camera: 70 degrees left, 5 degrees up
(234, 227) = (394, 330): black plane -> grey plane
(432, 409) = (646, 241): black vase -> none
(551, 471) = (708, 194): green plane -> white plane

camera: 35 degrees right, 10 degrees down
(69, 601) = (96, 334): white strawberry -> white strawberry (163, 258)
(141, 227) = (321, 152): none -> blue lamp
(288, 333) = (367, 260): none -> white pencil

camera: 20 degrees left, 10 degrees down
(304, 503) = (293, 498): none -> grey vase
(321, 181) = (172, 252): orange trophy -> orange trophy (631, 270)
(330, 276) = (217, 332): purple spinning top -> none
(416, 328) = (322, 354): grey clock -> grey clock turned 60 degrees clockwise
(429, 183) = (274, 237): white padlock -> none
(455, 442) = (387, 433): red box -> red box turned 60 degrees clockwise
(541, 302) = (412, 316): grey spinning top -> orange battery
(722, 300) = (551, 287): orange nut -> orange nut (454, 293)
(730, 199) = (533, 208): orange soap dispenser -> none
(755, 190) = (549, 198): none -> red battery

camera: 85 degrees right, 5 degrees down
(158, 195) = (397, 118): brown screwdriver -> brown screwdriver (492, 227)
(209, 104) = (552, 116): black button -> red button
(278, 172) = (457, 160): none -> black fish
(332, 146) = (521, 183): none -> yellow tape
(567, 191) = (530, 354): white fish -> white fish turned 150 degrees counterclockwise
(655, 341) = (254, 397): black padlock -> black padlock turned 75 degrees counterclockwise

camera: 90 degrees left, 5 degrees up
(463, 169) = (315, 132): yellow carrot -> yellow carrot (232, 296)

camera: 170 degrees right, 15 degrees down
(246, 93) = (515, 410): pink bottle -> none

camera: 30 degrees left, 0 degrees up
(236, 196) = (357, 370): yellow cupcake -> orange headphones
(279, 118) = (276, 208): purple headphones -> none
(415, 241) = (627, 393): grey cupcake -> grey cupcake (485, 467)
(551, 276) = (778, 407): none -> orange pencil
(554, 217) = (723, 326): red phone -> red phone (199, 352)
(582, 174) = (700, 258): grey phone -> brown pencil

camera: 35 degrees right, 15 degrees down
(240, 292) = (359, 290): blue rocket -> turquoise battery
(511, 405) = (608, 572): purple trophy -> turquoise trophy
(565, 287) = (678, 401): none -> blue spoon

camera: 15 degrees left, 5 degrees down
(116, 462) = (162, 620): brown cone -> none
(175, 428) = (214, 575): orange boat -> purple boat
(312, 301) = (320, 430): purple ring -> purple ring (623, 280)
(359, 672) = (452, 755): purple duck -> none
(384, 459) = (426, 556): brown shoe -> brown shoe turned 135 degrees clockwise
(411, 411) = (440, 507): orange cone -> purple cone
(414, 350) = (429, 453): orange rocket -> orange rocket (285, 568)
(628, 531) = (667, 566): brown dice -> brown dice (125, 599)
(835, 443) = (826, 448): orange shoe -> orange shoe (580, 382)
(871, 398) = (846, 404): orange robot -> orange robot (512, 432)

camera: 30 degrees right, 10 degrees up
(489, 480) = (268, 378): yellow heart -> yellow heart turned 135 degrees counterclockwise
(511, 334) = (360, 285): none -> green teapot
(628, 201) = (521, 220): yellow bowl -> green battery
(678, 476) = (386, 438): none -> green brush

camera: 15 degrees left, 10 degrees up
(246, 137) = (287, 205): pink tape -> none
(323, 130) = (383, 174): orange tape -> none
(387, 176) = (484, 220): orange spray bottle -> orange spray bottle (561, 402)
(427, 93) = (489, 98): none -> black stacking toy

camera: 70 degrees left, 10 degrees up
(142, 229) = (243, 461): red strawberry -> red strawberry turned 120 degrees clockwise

#### ASSIGNMENT
Set every record down again, exactly as given.

#### RESPONSE TO THE TASK
camera: 70 degrees left, 5 degrees up
(234, 227) = (394, 330): black plane -> grey plane
(432, 409) = (646, 241): black vase -> none
(551, 471) = (708, 194): green plane -> white plane

camera: 35 degrees right, 10 degrees down
(69, 601) = (96, 334): white strawberry -> white strawberry (163, 258)
(141, 227) = (321, 152): none -> blue lamp
(288, 333) = (367, 260): none -> white pencil

camera: 20 degrees left, 10 degrees down
(304, 503) = (293, 498): none -> grey vase
(321, 181) = (172, 252): orange trophy -> orange trophy (631, 270)
(330, 276) = (217, 332): purple spinning top -> none
(416, 328) = (322, 354): grey clock -> grey clock turned 60 degrees clockwise
(429, 183) = (274, 237): white padlock -> none
(455, 442) = (387, 433): red box -> red box turned 60 degrees clockwise
(541, 302) = (412, 316): grey spinning top -> orange battery
(722, 300) = (551, 287): orange nut -> orange nut (454, 293)
(730, 199) = (533, 208): orange soap dispenser -> none
(755, 190) = (549, 198): none -> red battery

camera: 85 degrees right, 5 degrees down
(158, 195) = (397, 118): brown screwdriver -> brown screwdriver (492, 227)
(209, 104) = (552, 116): black button -> red button
(278, 172) = (457, 160): none -> black fish
(332, 146) = (521, 183): none -> yellow tape
(567, 191) = (530, 354): white fish -> white fish turned 150 degrees counterclockwise
(655, 341) = (254, 397): black padlock -> black padlock turned 75 degrees counterclockwise

camera: 90 degrees left, 5 degrees up
(463, 169) = (315, 132): yellow carrot -> yellow carrot (232, 296)

camera: 170 degrees right, 15 degrees down
(246, 93) = (515, 410): pink bottle -> none

camera: 30 degrees left, 0 degrees up
(236, 196) = (357, 370): yellow cupcake -> orange headphones
(279, 118) = (276, 208): purple headphones -> none
(415, 241) = (627, 393): grey cupcake -> grey cupcake (485, 467)
(551, 276) = (778, 407): none -> orange pencil
(554, 217) = (723, 326): red phone -> red phone (199, 352)
(582, 174) = (700, 258): grey phone -> brown pencil

camera: 35 degrees right, 15 degrees down
(240, 292) = (359, 290): blue rocket -> turquoise battery
(511, 405) = (608, 572): purple trophy -> turquoise trophy
(565, 287) = (678, 401): none -> blue spoon

camera: 15 degrees left, 5 degrees down
(116, 462) = (162, 620): brown cone -> none
(175, 428) = (214, 575): orange boat -> purple boat
(312, 301) = (320, 430): purple ring -> purple ring (623, 280)
(359, 672) = (452, 755): purple duck -> none
(384, 459) = (426, 556): brown shoe -> brown shoe turned 135 degrees clockwise
(411, 411) = (440, 507): orange cone -> purple cone
(414, 350) = (429, 453): orange rocket -> orange rocket (285, 568)
(628, 531) = (667, 566): brown dice -> brown dice (125, 599)
(835, 443) = (826, 448): orange shoe -> orange shoe (580, 382)
(871, 398) = (846, 404): orange robot -> orange robot (512, 432)

camera: 30 degrees right, 10 degrees up
(489, 480) = (268, 378): yellow heart -> yellow heart turned 135 degrees counterclockwise
(511, 334) = (360, 285): none -> green teapot
(628, 201) = (521, 220): yellow bowl -> green battery
(678, 476) = (386, 438): none -> green brush

camera: 15 degrees left, 10 degrees up
(246, 137) = (287, 205): pink tape -> none
(323, 130) = (383, 174): orange tape -> none
(387, 176) = (484, 220): orange spray bottle -> orange spray bottle (561, 402)
(427, 93) = (489, 98): none -> black stacking toy

camera: 70 degrees left, 10 degrees up
(142, 229) = (243, 461): red strawberry -> red strawberry turned 120 degrees clockwise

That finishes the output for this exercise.